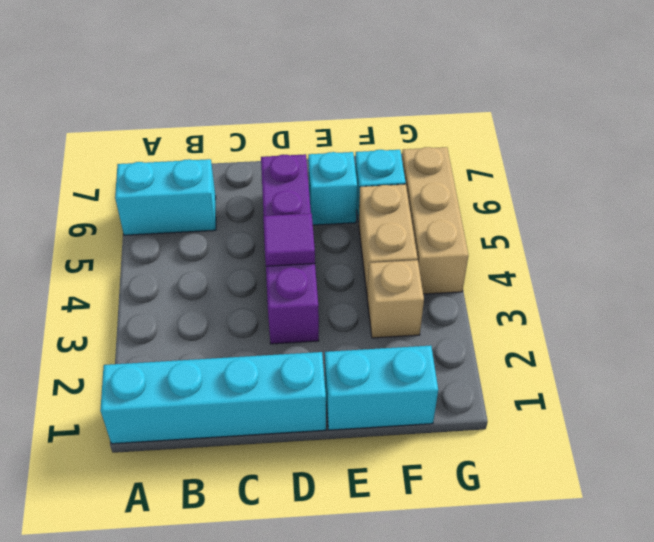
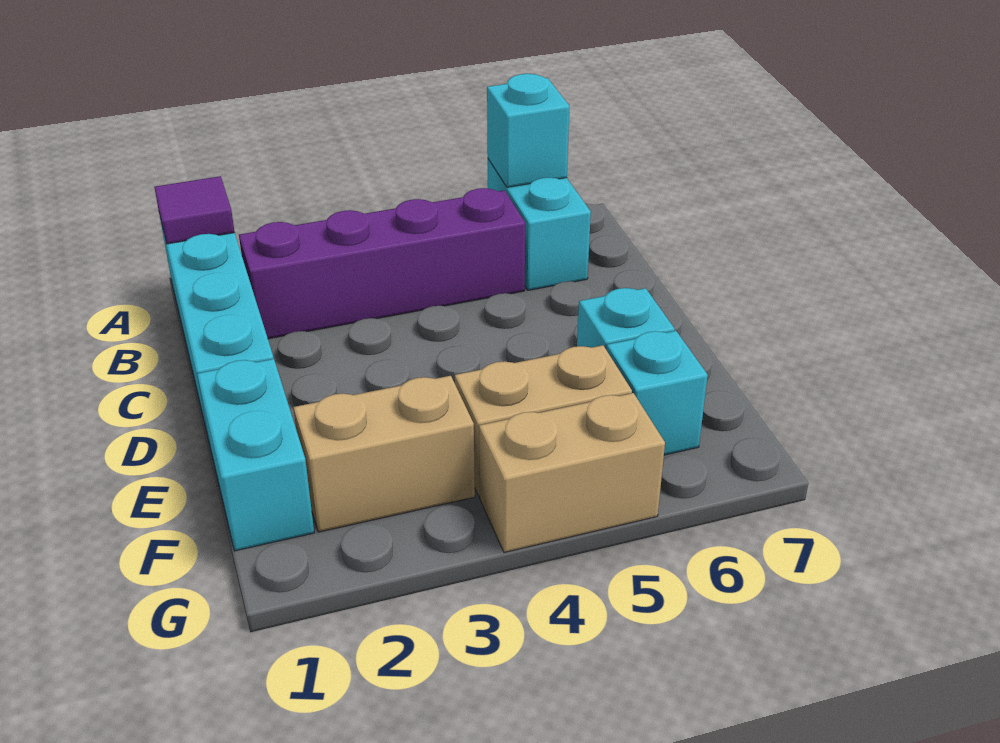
none -> cyan brick A6 level 2
purple brick D3:D6 level 1 -> purple brick B2:B5 level 1
purple tile D4 level 2 -> purple tile A1 level 2
tan brick F3 level 1 -> tan brick F2:F3 level 1
tan brick G4:G6 level 1 -> tan brick G4:G5 level 1

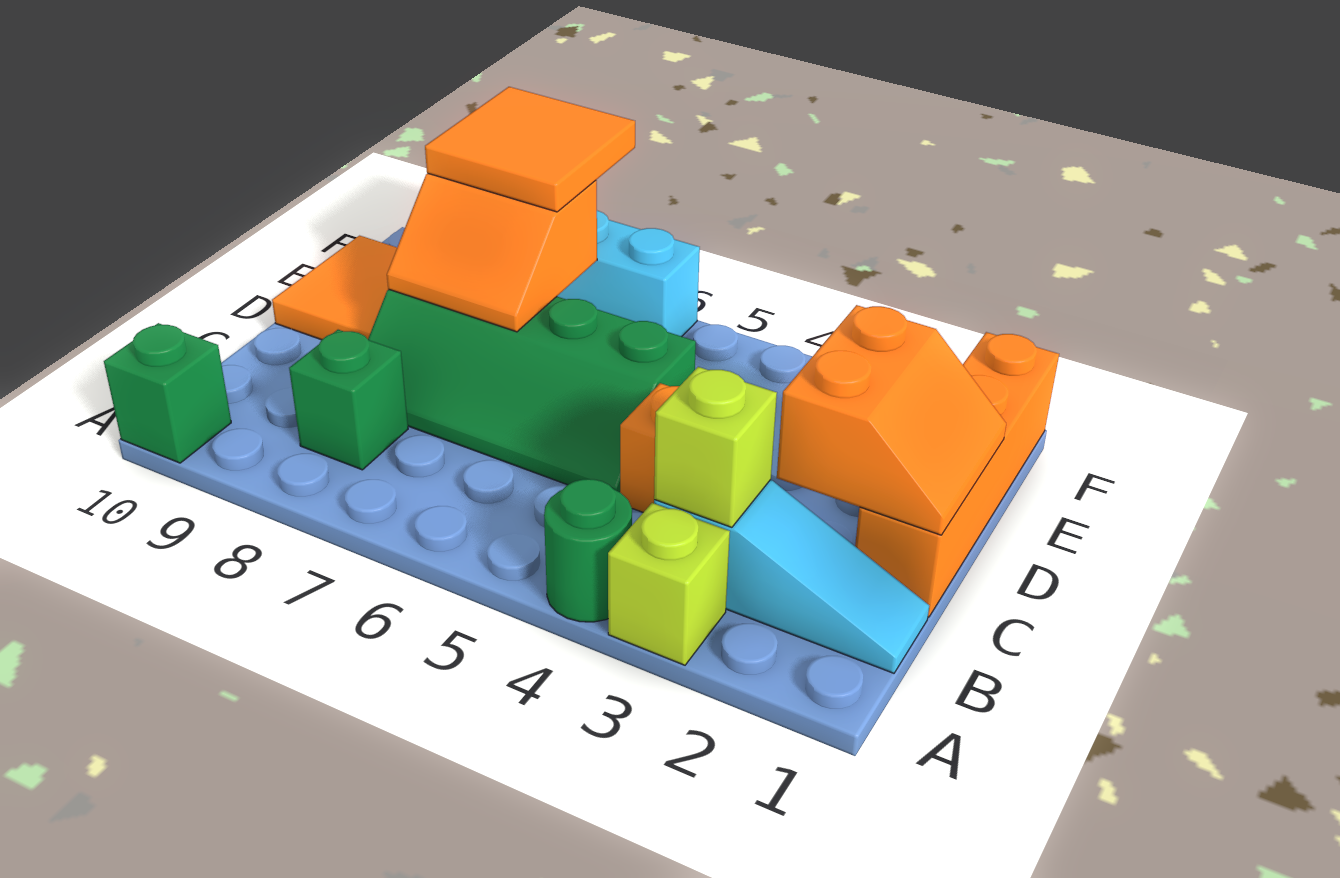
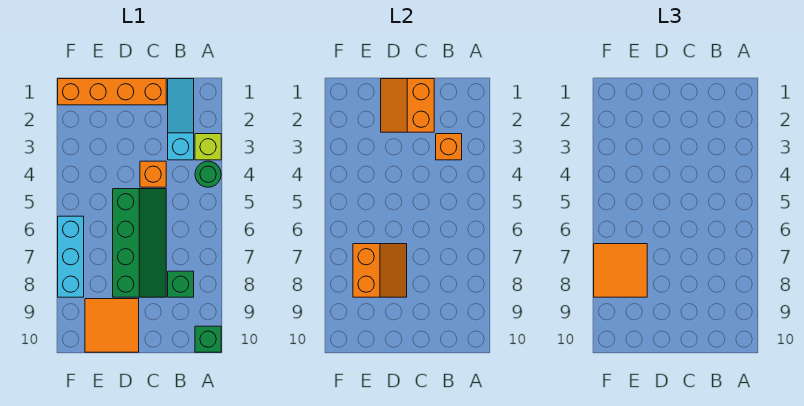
lime brick B3 level 2 -> orange brick B3 level 2
orange slope C1:D2 level 2 top 2 -> orange slope C1:D2 level 2 top C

Directions => Return, from the data above, each line in which the string "purple" appears.

Solution to this problem =>
purple brick D3:D6 level 1 -> purple brick B2:B5 level 1
purple tile D4 level 2 -> purple tile A1 level 2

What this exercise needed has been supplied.